* Task requirements
All of the data below is to be printed again exactly.

* Dataset extract
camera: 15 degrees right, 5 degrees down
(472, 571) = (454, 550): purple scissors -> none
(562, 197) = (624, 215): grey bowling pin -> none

* Response box
camera: 15 degrees right, 5 degrees down
(472, 571) = (454, 550): purple scissors -> none
(562, 197) = (624, 215): grey bowling pin -> none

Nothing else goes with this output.